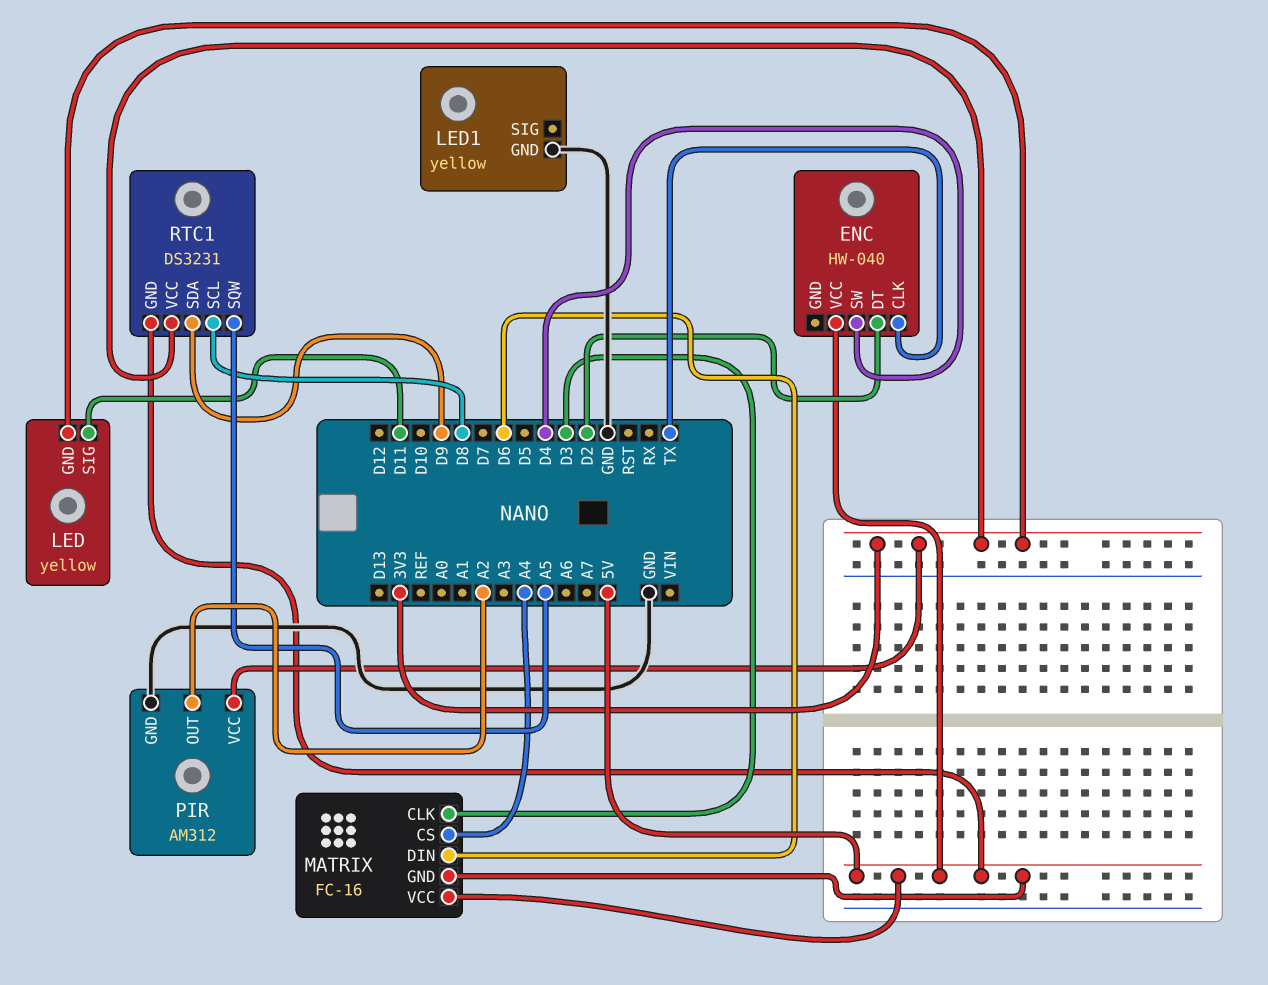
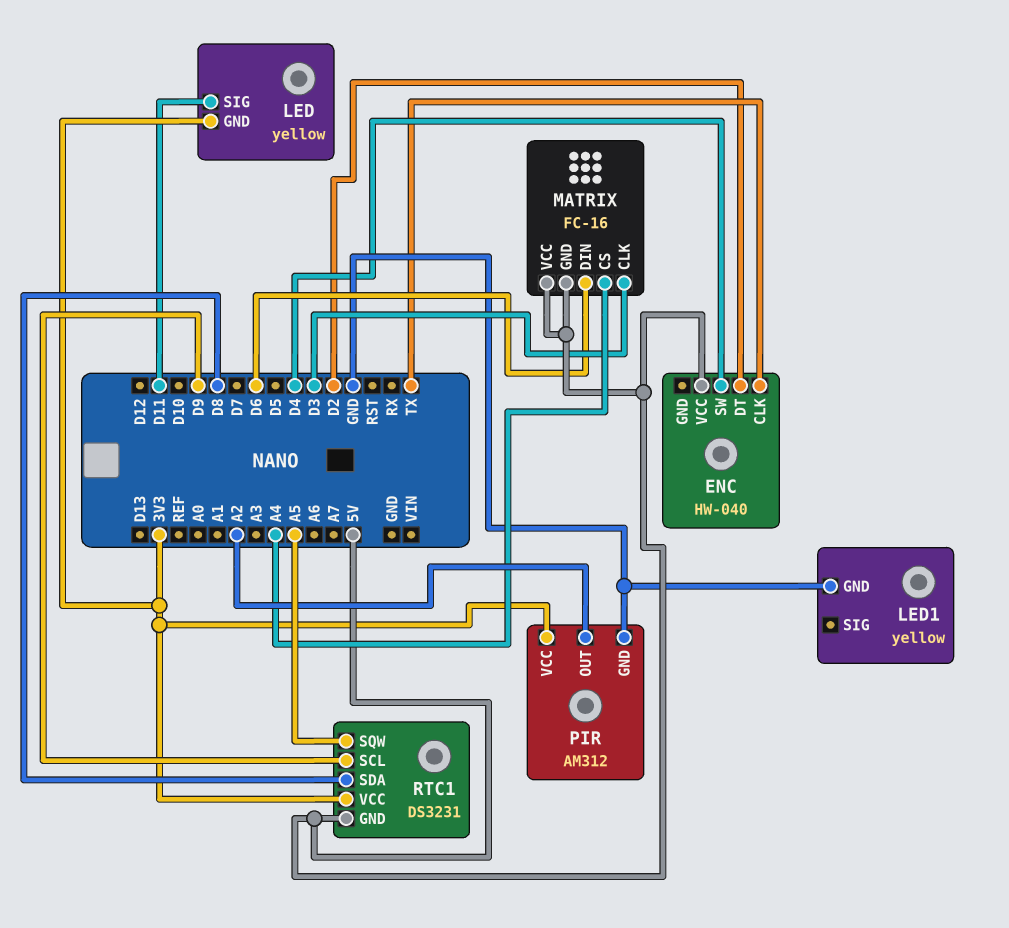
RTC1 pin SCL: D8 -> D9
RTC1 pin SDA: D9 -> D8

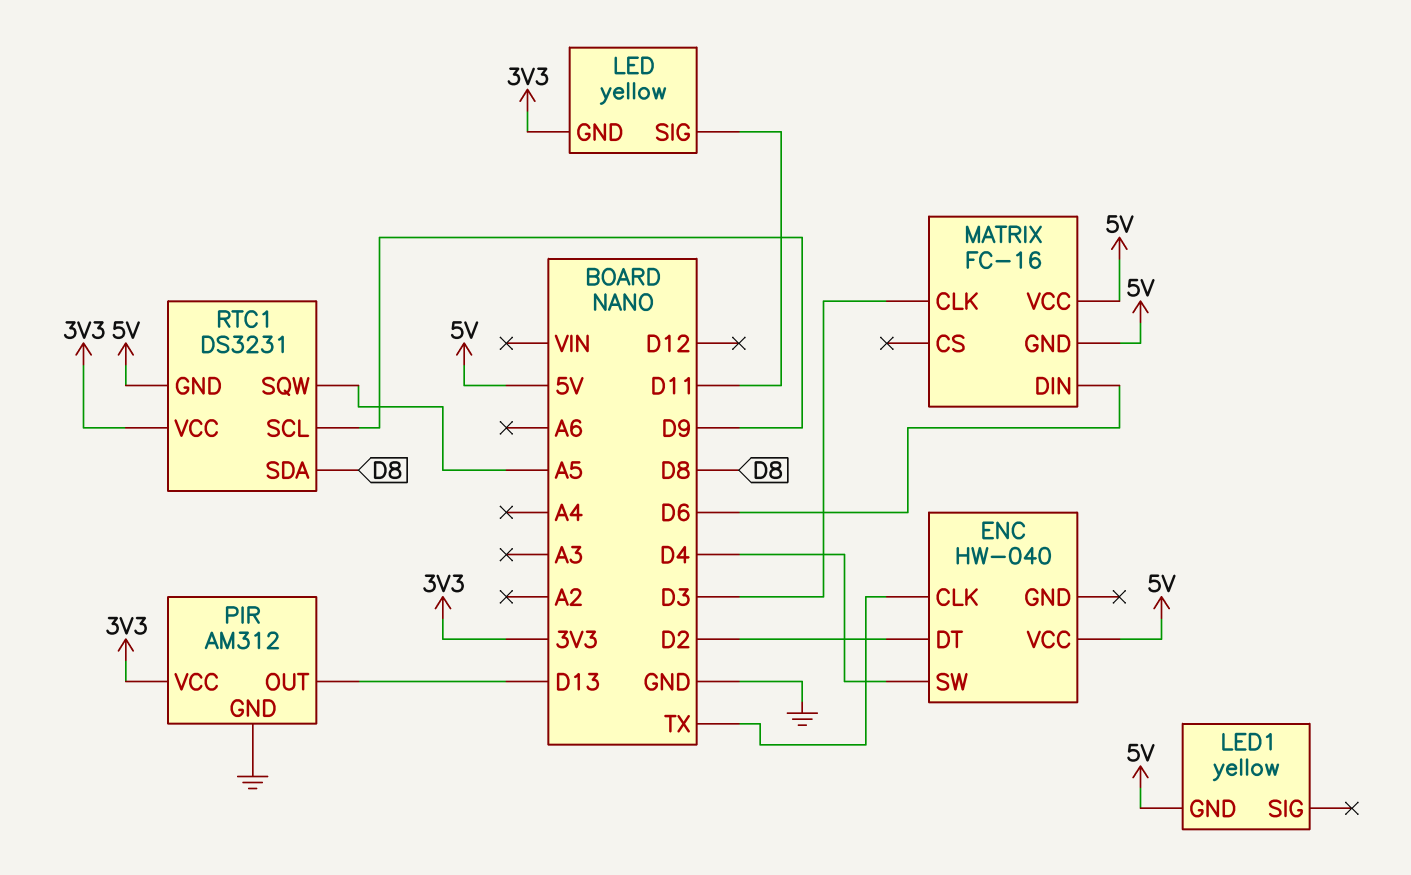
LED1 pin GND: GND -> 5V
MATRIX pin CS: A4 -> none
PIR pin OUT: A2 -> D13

BRIEF. Repeat each entry above exactly. Omit the pictures.

COMPLETED EXERCISE.
RTC1 pin SCL: D8 -> D9
RTC1 pin SDA: D9 -> D8

LED1 pin GND: GND -> 5V
MATRIX pin CS: A4 -> none
PIR pin OUT: A2 -> D13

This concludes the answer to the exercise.